_What you are asked to do:_ Find "(337, 225) = (251, 114): pink" and "(329, 88) = (571, 193): brown" in the records below. Copy the lines holding them and every line between, exactly, and no others.

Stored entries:
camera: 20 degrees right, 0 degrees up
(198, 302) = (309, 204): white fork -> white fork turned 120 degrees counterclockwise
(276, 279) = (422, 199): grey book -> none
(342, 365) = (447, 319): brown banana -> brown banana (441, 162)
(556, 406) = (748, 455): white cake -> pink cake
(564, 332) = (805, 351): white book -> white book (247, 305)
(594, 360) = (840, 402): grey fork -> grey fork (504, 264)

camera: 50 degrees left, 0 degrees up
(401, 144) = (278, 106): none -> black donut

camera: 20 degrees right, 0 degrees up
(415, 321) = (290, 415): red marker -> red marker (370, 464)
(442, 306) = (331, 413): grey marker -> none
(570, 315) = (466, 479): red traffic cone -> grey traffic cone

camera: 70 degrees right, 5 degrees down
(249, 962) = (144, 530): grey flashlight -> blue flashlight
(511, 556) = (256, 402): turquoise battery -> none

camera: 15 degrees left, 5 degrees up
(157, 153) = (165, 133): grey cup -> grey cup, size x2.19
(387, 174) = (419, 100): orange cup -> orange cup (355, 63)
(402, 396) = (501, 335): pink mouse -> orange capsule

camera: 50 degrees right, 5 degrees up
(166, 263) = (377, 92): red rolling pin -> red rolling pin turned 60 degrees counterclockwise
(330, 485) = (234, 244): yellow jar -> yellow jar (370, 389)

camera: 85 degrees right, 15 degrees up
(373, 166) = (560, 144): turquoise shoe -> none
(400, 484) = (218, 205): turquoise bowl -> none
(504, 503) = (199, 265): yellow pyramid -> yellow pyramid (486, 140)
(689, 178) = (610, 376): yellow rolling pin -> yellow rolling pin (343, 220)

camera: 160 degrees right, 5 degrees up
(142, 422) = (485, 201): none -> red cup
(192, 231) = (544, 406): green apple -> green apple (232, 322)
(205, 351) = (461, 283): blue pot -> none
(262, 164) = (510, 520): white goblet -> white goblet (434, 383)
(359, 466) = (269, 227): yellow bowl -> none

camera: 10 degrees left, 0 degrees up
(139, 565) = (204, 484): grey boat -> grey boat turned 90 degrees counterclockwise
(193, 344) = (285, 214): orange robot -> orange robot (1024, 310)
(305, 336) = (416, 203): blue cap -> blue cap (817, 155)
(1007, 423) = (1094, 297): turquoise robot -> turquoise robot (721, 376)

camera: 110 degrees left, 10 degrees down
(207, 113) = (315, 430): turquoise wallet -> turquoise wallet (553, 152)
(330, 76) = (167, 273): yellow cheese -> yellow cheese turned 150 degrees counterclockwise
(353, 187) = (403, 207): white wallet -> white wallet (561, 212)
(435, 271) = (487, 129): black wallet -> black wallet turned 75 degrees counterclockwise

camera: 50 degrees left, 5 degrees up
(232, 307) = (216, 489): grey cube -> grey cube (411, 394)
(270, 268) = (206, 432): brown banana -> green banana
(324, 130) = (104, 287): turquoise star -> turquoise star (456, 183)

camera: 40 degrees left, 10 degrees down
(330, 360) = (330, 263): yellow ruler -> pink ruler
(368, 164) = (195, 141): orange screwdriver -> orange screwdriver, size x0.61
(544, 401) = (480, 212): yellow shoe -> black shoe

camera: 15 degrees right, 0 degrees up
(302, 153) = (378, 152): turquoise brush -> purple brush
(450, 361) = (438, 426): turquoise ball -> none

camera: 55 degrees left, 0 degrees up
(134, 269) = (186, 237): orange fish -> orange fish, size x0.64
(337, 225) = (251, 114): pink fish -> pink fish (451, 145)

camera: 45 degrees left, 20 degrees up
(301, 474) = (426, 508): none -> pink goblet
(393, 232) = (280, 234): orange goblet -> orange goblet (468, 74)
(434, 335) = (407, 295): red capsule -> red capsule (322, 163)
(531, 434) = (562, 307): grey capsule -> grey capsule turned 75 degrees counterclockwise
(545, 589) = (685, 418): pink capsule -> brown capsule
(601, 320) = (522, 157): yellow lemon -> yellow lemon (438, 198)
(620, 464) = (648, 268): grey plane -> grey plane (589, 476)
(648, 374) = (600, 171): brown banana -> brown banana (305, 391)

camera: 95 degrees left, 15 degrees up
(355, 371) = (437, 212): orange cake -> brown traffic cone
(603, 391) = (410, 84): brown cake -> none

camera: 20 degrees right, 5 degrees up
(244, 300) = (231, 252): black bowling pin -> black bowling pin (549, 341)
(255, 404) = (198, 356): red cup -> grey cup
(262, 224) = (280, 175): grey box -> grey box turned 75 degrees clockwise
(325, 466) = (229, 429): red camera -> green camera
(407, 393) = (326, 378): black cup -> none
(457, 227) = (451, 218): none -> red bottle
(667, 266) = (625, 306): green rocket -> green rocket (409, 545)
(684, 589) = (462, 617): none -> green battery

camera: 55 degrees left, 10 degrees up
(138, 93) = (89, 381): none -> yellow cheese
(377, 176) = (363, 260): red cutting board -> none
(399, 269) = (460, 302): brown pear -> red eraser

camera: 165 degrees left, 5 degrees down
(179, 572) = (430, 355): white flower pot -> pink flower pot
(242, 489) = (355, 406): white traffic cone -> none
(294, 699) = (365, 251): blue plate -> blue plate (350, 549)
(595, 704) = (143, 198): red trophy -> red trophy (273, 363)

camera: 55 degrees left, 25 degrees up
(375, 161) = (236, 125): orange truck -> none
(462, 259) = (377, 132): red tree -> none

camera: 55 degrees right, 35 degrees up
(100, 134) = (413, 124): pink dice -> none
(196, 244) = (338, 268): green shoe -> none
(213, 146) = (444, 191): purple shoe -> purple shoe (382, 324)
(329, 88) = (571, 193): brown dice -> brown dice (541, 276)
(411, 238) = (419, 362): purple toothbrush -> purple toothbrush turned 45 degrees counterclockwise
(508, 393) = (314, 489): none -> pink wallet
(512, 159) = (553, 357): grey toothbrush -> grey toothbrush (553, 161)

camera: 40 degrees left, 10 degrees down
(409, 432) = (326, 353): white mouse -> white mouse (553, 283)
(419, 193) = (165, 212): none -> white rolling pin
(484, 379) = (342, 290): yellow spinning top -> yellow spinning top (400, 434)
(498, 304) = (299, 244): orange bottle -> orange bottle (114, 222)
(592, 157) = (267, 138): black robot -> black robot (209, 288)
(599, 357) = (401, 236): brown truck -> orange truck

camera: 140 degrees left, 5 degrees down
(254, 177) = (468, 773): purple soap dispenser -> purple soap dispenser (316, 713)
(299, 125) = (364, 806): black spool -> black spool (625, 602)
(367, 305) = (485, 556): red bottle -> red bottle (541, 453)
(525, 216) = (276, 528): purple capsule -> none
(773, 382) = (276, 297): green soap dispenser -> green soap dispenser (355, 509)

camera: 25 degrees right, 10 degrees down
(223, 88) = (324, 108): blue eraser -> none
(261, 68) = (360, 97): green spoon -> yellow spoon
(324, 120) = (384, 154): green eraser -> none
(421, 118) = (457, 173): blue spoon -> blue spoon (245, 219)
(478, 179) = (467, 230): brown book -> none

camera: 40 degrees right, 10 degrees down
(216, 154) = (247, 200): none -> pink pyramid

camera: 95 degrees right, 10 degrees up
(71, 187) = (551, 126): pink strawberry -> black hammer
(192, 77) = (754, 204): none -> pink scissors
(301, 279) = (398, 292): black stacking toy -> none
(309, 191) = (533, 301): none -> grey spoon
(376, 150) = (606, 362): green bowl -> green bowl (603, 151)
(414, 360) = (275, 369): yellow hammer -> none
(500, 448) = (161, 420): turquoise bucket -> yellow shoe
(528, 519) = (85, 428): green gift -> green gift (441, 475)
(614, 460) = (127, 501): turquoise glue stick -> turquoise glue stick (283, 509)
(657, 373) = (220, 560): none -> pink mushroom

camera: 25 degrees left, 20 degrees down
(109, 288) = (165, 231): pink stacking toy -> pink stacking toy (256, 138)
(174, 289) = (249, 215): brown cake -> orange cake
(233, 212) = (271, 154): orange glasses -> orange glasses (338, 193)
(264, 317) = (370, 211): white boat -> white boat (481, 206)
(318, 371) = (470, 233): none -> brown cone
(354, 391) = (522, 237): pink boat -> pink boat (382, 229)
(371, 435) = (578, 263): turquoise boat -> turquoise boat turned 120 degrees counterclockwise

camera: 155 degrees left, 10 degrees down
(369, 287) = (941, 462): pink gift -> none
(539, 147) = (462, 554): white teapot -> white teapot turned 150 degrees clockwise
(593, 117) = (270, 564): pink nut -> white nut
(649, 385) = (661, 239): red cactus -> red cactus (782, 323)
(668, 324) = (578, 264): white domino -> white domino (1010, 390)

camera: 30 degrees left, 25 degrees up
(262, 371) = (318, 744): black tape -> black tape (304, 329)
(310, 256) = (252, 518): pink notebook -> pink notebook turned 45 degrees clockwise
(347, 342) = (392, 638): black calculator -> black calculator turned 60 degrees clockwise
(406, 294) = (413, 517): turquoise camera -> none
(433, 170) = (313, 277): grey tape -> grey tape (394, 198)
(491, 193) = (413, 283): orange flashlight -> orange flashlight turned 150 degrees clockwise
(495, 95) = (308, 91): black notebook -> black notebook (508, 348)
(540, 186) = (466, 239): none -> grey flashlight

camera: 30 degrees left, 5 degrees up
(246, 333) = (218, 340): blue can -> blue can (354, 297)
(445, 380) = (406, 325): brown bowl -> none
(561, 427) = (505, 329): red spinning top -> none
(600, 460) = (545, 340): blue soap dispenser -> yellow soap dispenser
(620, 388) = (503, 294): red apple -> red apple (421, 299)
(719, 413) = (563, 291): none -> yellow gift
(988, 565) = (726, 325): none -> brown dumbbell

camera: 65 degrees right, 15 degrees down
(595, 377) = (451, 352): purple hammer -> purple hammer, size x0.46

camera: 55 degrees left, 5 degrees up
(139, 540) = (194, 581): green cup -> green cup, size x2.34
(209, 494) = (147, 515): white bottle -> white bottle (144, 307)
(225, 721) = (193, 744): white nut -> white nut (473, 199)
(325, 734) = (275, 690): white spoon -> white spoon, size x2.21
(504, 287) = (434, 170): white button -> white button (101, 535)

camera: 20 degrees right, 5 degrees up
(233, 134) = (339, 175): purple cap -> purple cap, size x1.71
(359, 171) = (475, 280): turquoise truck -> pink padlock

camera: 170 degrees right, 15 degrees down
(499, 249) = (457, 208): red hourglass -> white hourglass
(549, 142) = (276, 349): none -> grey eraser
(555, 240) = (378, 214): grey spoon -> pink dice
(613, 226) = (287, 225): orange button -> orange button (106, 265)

_Expected output:_
(337, 225) = (251, 114): pink fish -> pink fish (451, 145)

camera: 45 degrees left, 20 degrees up
(301, 474) = (426, 508): none -> pink goblet
(393, 232) = (280, 234): orange goblet -> orange goblet (468, 74)
(434, 335) = (407, 295): red capsule -> red capsule (322, 163)
(531, 434) = (562, 307): grey capsule -> grey capsule turned 75 degrees counterclockwise
(545, 589) = (685, 418): pink capsule -> brown capsule
(601, 320) = (522, 157): yellow lemon -> yellow lemon (438, 198)
(620, 464) = (648, 268): grey plane -> grey plane (589, 476)
(648, 374) = (600, 171): brown banana -> brown banana (305, 391)

camera: 95 degrees left, 15 degrees up
(355, 371) = (437, 212): orange cake -> brown traffic cone
(603, 391) = (410, 84): brown cake -> none

camera: 20 degrees right, 5 degrees up
(244, 300) = (231, 252): black bowling pin -> black bowling pin (549, 341)
(255, 404) = (198, 356): red cup -> grey cup
(262, 224) = (280, 175): grey box -> grey box turned 75 degrees clockwise
(325, 466) = (229, 429): red camera -> green camera
(407, 393) = (326, 378): black cup -> none
(457, 227) = (451, 218): none -> red bottle
(667, 266) = (625, 306): green rocket -> green rocket (409, 545)
(684, 589) = (462, 617): none -> green battery

camera: 55 degrees left, 10 degrees up
(138, 93) = (89, 381): none -> yellow cheese
(377, 176) = (363, 260): red cutting board -> none
(399, 269) = (460, 302): brown pear -> red eraser

camera: 165 degrees left, 5 degrees down
(179, 572) = (430, 355): white flower pot -> pink flower pot
(242, 489) = (355, 406): white traffic cone -> none
(294, 699) = (365, 251): blue plate -> blue plate (350, 549)
(595, 704) = (143, 198): red trophy -> red trophy (273, 363)

camera: 55 degrees left, 25 degrees up
(375, 161) = (236, 125): orange truck -> none
(462, 259) = (377, 132): red tree -> none

camera: 55 degrees right, 35 degrees up
(100, 134) = (413, 124): pink dice -> none
(196, 244) = (338, 268): green shoe -> none
(213, 146) = (444, 191): purple shoe -> purple shoe (382, 324)
(329, 88) = (571, 193): brown dice -> brown dice (541, 276)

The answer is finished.